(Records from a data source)
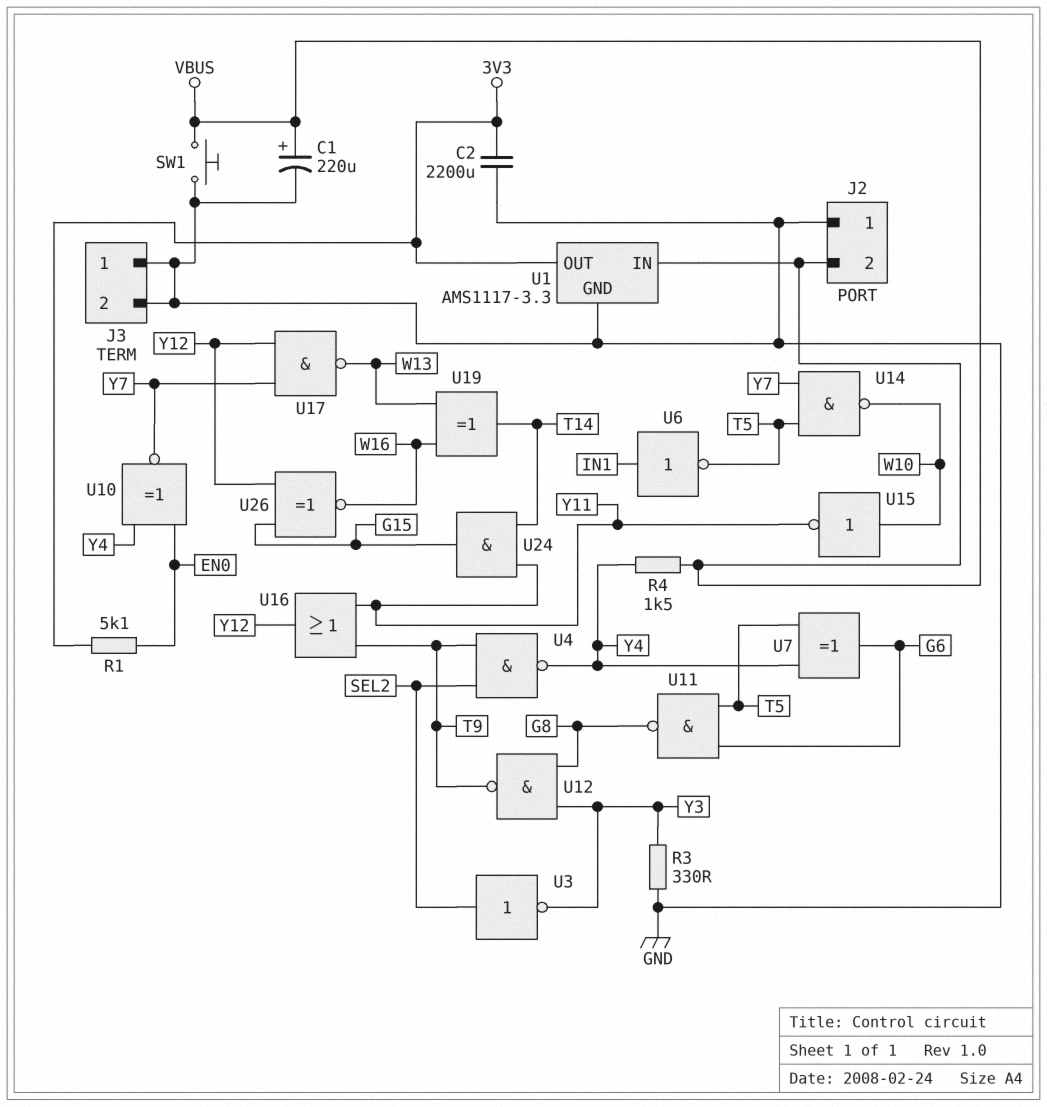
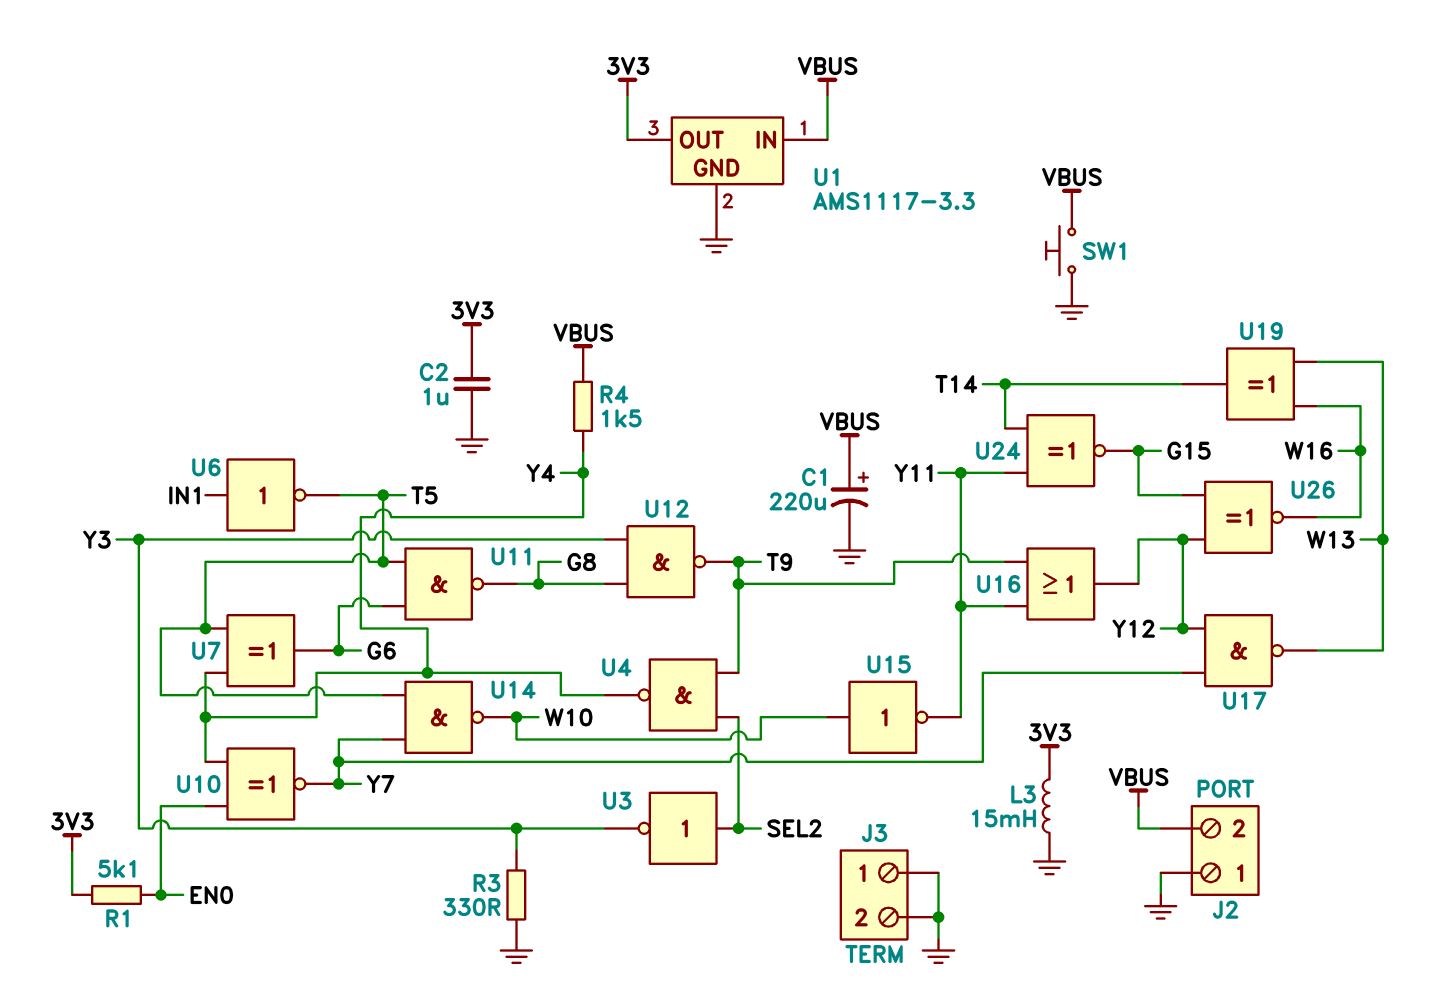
C2: 2200uF (3V3, GND) -> 1uF (3V3, GND)
L3: none -> 15mH (3V3, GND)
U24: AND (in T14, in Y11, out G15) -> XNOR (in T14, in Y11, out G15)

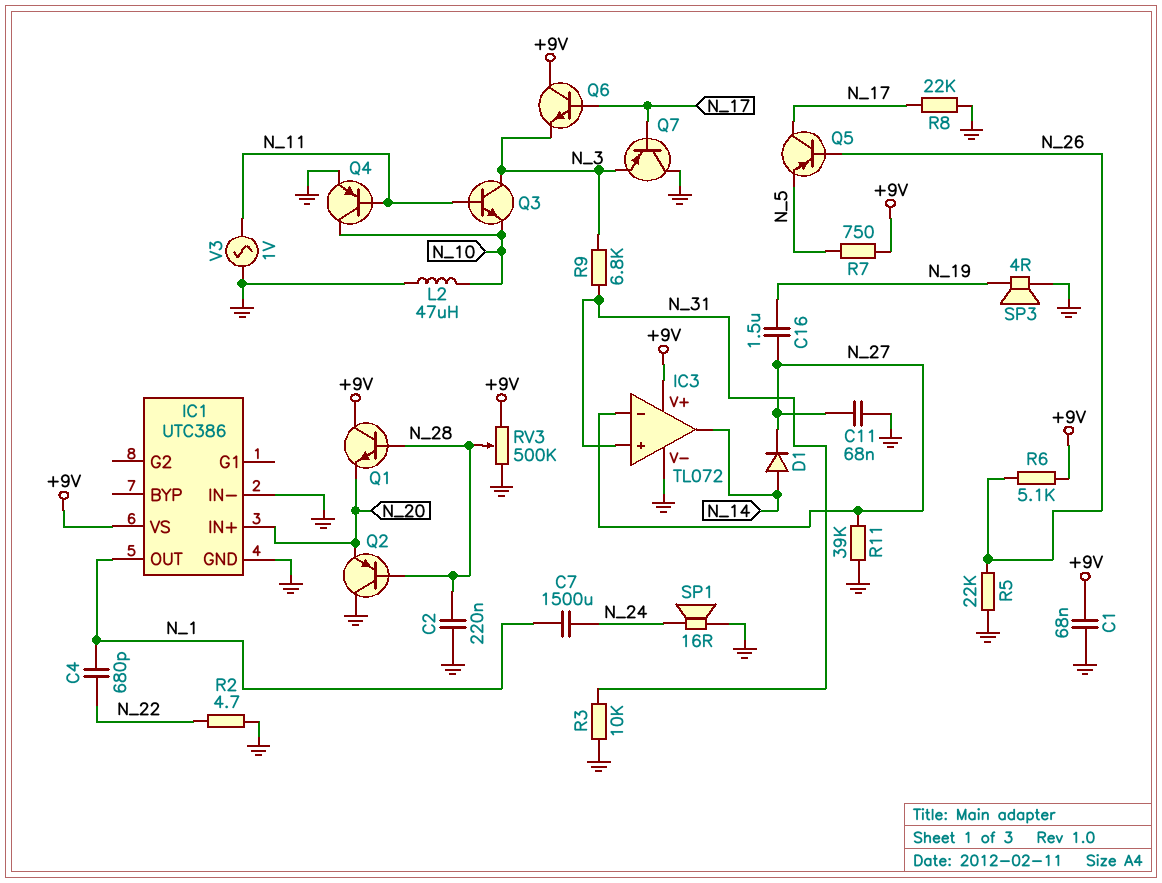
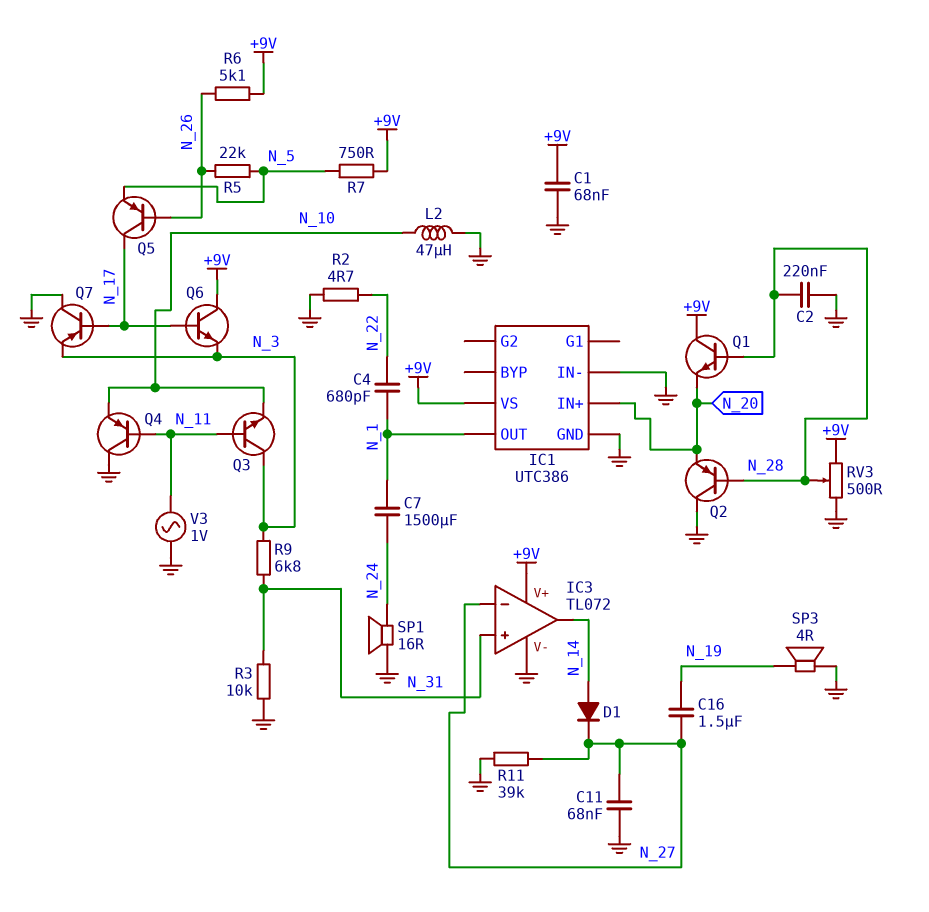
Q4: PNP (B N_11, C N_10, E GND) -> PNP (B N_11, C GND, E N_10)
R5: 22k (GND, N_26) -> 22k (N_5, N_26)
R8: 22k (GND, N_17) -> none
RV3: 500k (+9V, GND, wiper N_28) -> 500 (+9V, GND, wiper N_28)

→ Exercise instructions
Pull every line containing the string "none" out of the data above and copy it.

→ Result
L3: none -> 15mH (3V3, GND)
R8: 22k (GND, N_17) -> none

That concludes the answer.